(Available data)

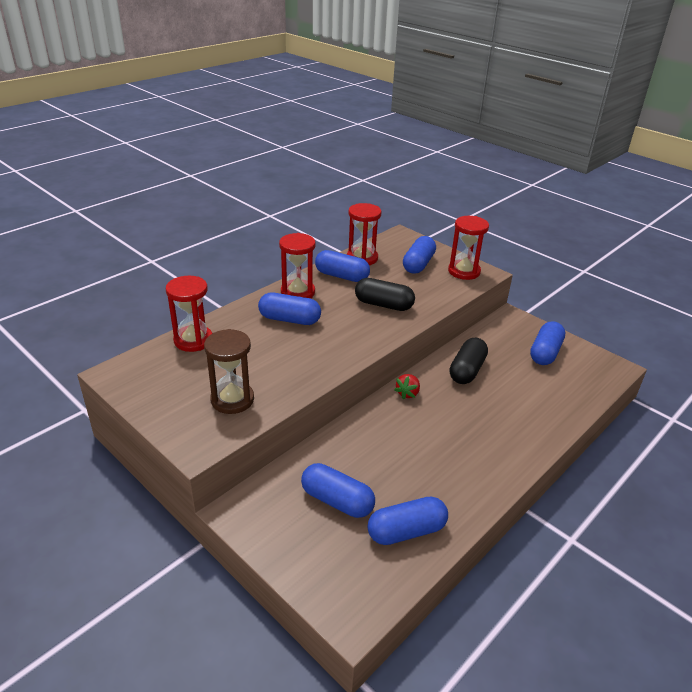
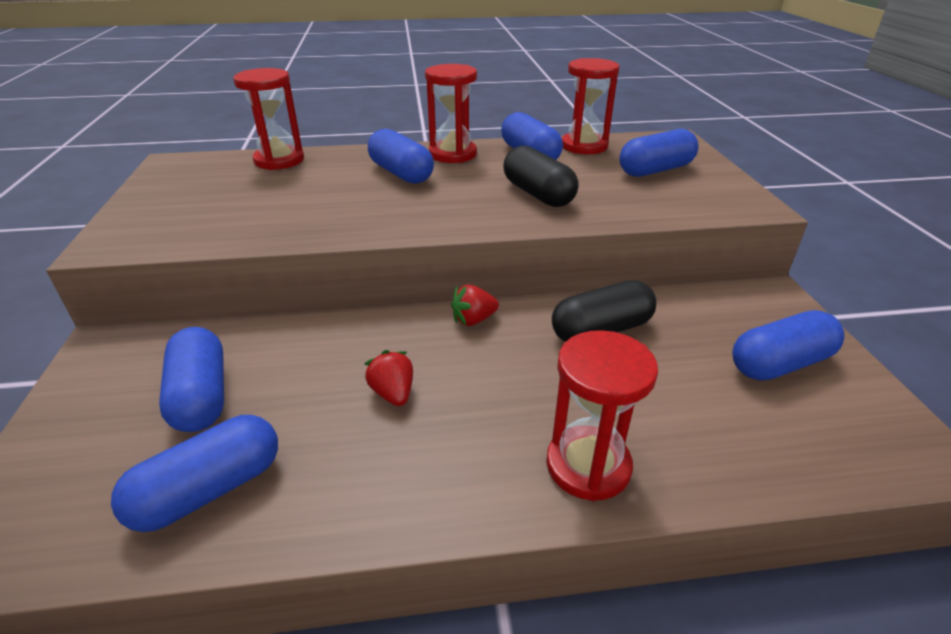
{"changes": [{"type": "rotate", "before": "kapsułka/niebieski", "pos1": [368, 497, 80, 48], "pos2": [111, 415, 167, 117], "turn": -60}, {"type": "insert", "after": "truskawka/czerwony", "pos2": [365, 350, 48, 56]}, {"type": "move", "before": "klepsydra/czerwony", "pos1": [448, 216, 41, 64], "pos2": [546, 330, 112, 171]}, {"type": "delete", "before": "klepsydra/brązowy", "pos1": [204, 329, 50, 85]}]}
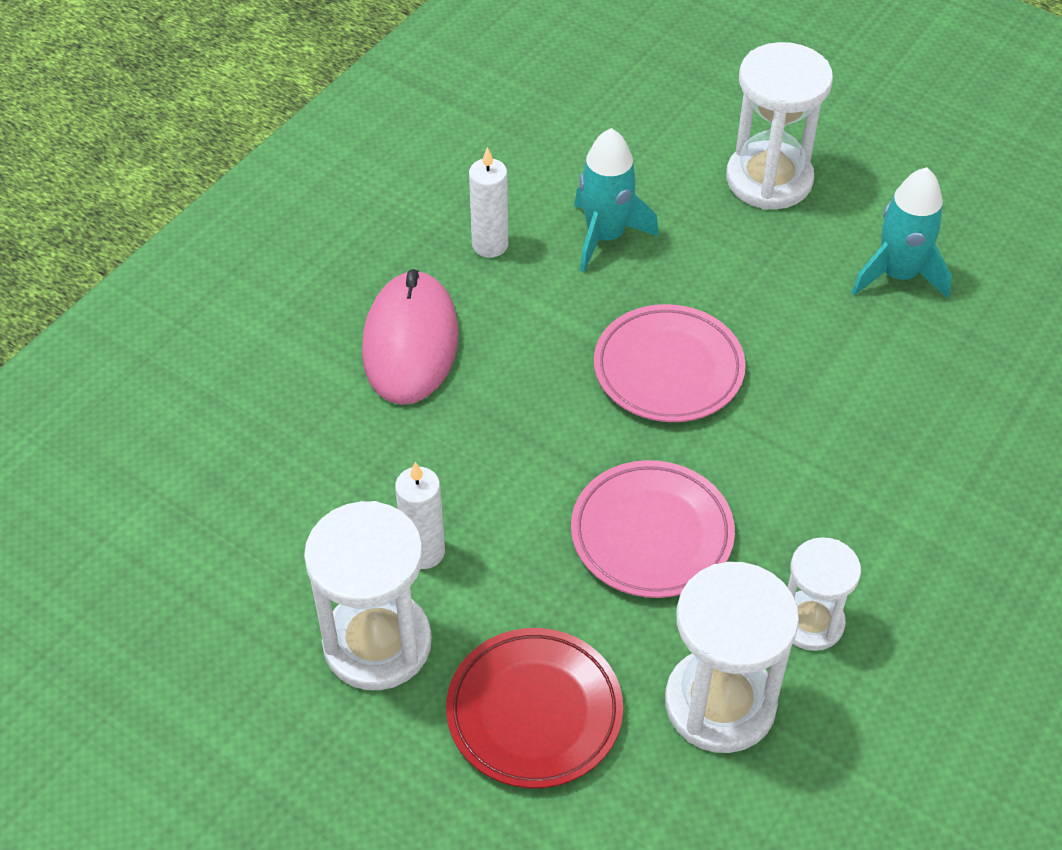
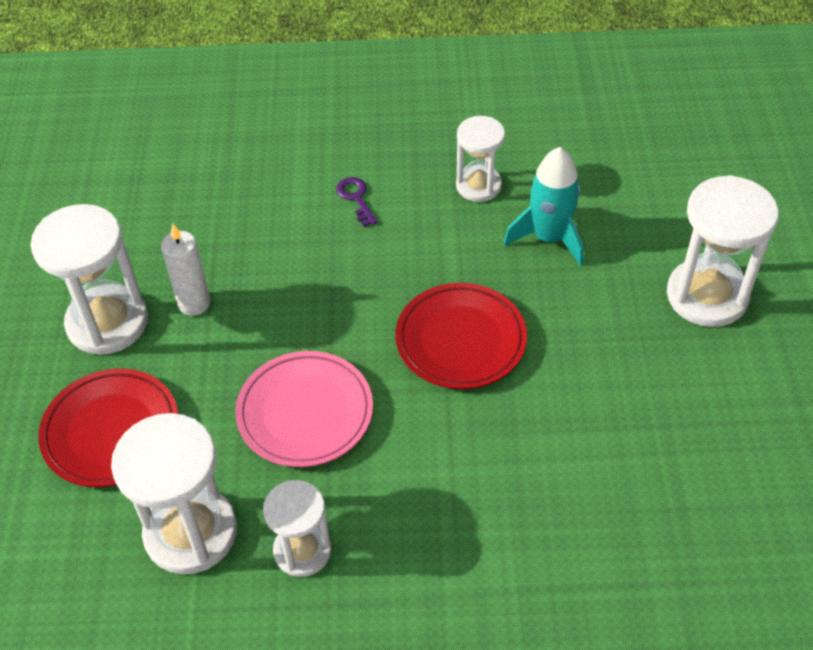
{"changes": [{"type": "replace", "before": "myszka/różowy", "after": "klucz/fioletowy", "pos1": [362, 269, 97, 136], "pos2": [336, 177, 42, 50]}, {"type": "recolor", "before": "talerz/różowy", "after": "talerz/czerwony", "pos1": [594, 304, 152, 118], "pos2": [395, 283, 132, 106]}, {"type": "replace", "before": "świeca/biały", "after": "klepsydra/biały", "pos1": [469, 147, 39, 111], "pos2": [456, 116, 49, 86]}, {"type": "delete", "before": "rakieta/turkusowy", "pos1": [852, 167, 100, 132]}]}
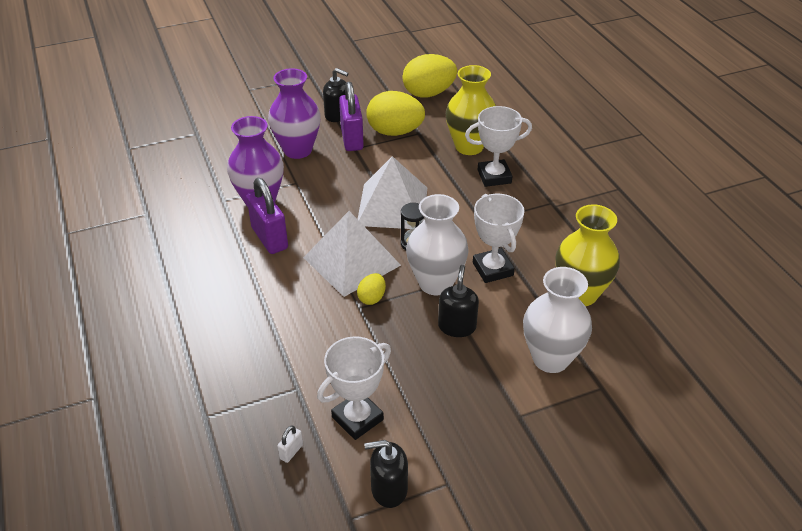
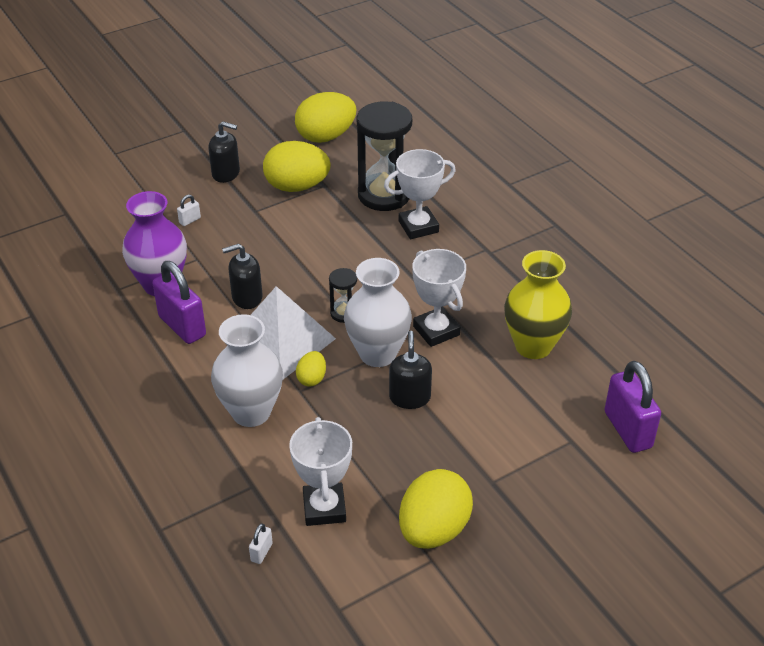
{"changes": [{"type": "replace", "before": "wazon/fioletowy", "after": "kłódka/biały", "pos1": [268, 68, 53, 91], "pos2": [177, 195, 24, 31]}, {"type": "move", "before": "wazon/biały", "pos1": [523, 267, 69, 106], "pos2": [211, 314, 72, 113]}, {"type": "move", "before": "dozownik mydła/czarny", "pos1": [364, 440, 44, 68], "pos2": [222, 244, 41, 65]}, {"type": "rotate", "before": "puchar/biały", "pos1": [317, 336, 74, 104], "pos2": [289, 417, 63, 109], "turn": -45}, {"type": "replace", "before": "wazon/żółty", "after": "klepsydra/czarny", "pos1": [446, 65, 50, 90], "pos2": [357, 101, 55, 110]}, {"type": "insert", "after": "jajko/żółty", "pos2": [399, 469, 74, 80]}, {"type": "move", "before": "kłódka/fioletowy", "pos1": [339, 82, 25, 69], "pos2": [605, 361, 56, 92]}, {"type": "delete", "before": "piramida/biały", "pos1": [358, 156, 69, 73]}]}
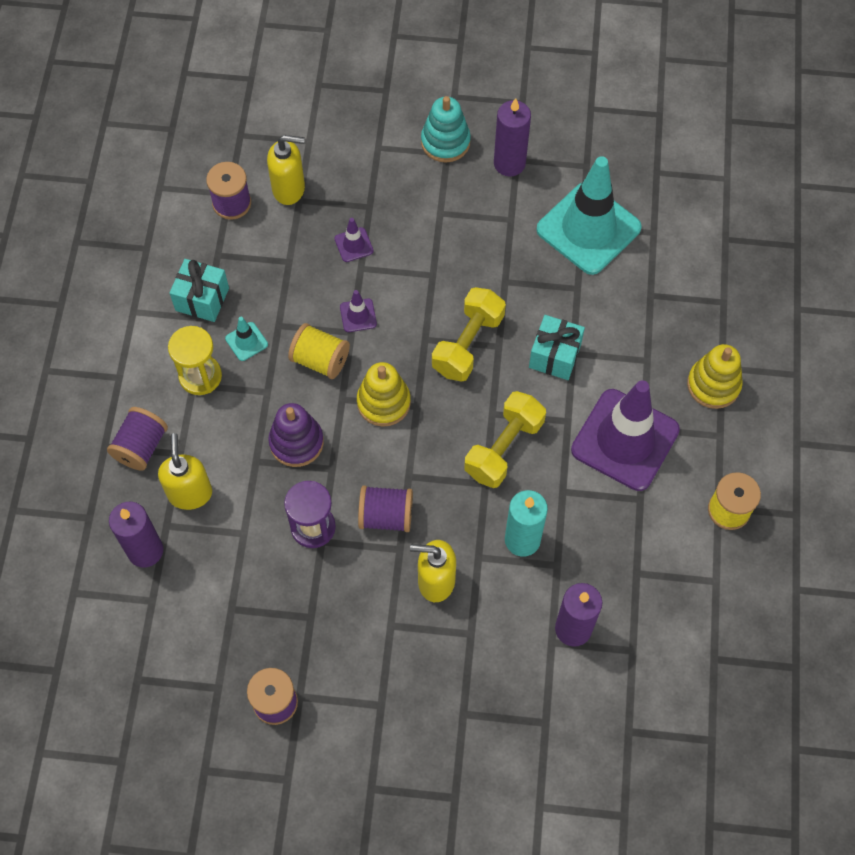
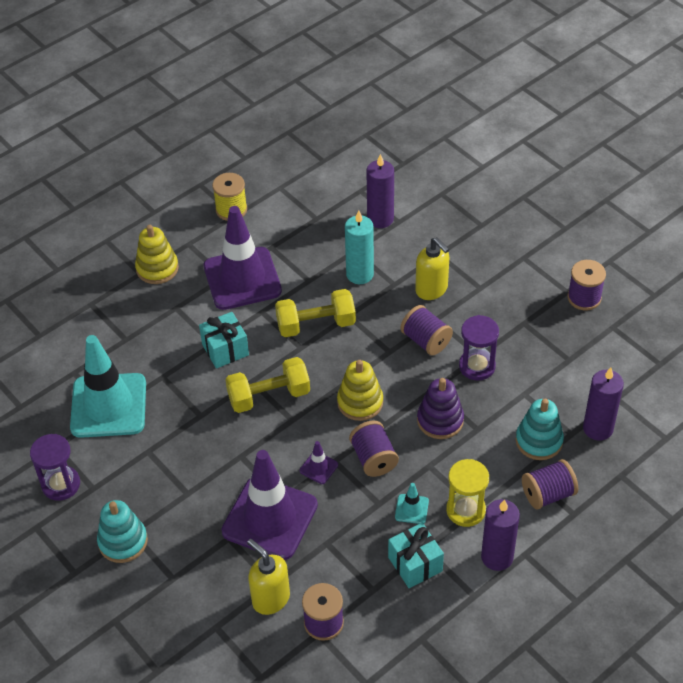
{"changes": [{"type": "insert", "after": "klepsydra/fioletowy", "pos2": [30, 434, 50, 67]}, {"type": "resize", "before": "pachołek/fioletowy", "pos1": [335, 218, 38, 44], "pos2": [221, 450, 97, 110], "scale": 2.49}, {"type": "recolor", "before": "szpulka/żółty", "after": "szpulka/fioletowy", "pos1": [288, 323, 62, 56], "pos2": [349, 421, 50, 56]}, {"type": "move", "before": "świeca/fioletowy", "pos1": [494, 98, 37, 78], "pos2": [481, 499, 39, 72]}, {"type": "replace", "before": "dozownik mydła/żółty", "after": "zabawka nakładanka/turkusowy", "pos1": [158, 433, 54, 77], "pos2": [516, 399, 48, 61]}]}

(End Available data)

Copy out all of the listing word for word, but skip the images.

{"changes": [{"type": "rotate", "before": "kapsułka/niebieski", "pos1": [368, 497, 80, 48], "pos2": [111, 415, 167, 117], "turn": -60}, {"type": "insert", "after": "truskawka/czerwony", "pos2": [365, 350, 48, 56]}, {"type": "move", "before": "klepsydra/czerwony", "pos1": [448, 216, 41, 64], "pos2": [546, 330, 112, 171]}, {"type": "delete", "before": "klepsydra/brązowy", "pos1": [204, 329, 50, 85]}]}
{"changes": [{"type": "replace", "before": "myszka/różowy", "after": "klucz/fioletowy", "pos1": [362, 269, 97, 136], "pos2": [336, 177, 42, 50]}, {"type": "recolor", "before": "talerz/różowy", "after": "talerz/czerwony", "pos1": [594, 304, 152, 118], "pos2": [395, 283, 132, 106]}, {"type": "replace", "before": "świeca/biały", "after": "klepsydra/biały", "pos1": [469, 147, 39, 111], "pos2": [456, 116, 49, 86]}, {"type": "delete", "before": "rakieta/turkusowy", "pos1": [852, 167, 100, 132]}]}
{"changes": [{"type": "replace", "before": "wazon/fioletowy", "after": "kłódka/biały", "pos1": [268, 68, 53, 91], "pos2": [177, 195, 24, 31]}, {"type": "move", "before": "wazon/biały", "pos1": [523, 267, 69, 106], "pos2": [211, 314, 72, 113]}, {"type": "move", "before": "dozownik mydła/czarny", "pos1": [364, 440, 44, 68], "pos2": [222, 244, 41, 65]}, {"type": "rotate", "before": "puchar/biały", "pos1": [317, 336, 74, 104], "pos2": [289, 417, 63, 109], "turn": -45}, {"type": "replace", "before": "wazon/żółty", "after": "klepsydra/czarny", "pos1": [446, 65, 50, 90], "pos2": [357, 101, 55, 110]}, {"type": "insert", "after": "jajko/żółty", "pos2": [399, 469, 74, 80]}, {"type": "move", "before": "kłódka/fioletowy", "pos1": [339, 82, 25, 69], "pos2": [605, 361, 56, 92]}, {"type": "delete", "before": "piramida/biały", "pos1": [358, 156, 69, 73]}]}
{"changes": [{"type": "insert", "after": "klepsydra/fioletowy", "pos2": [30, 434, 50, 67]}, {"type": "resize", "before": "pachołek/fioletowy", "pos1": [335, 218, 38, 44], "pos2": [221, 450, 97, 110], "scale": 2.49}, {"type": "recolor", "before": "szpulka/żółty", "after": "szpulka/fioletowy", "pos1": [288, 323, 62, 56], "pos2": [349, 421, 50, 56]}, {"type": "move", "before": "świeca/fioletowy", "pos1": [494, 98, 37, 78], "pos2": [481, 499, 39, 72]}, {"type": "replace", "before": "dozownik mydła/żółty", "after": "zabawka nakładanka/turkusowy", "pos1": [158, 433, 54, 77], "pos2": [516, 399, 48, 61]}]}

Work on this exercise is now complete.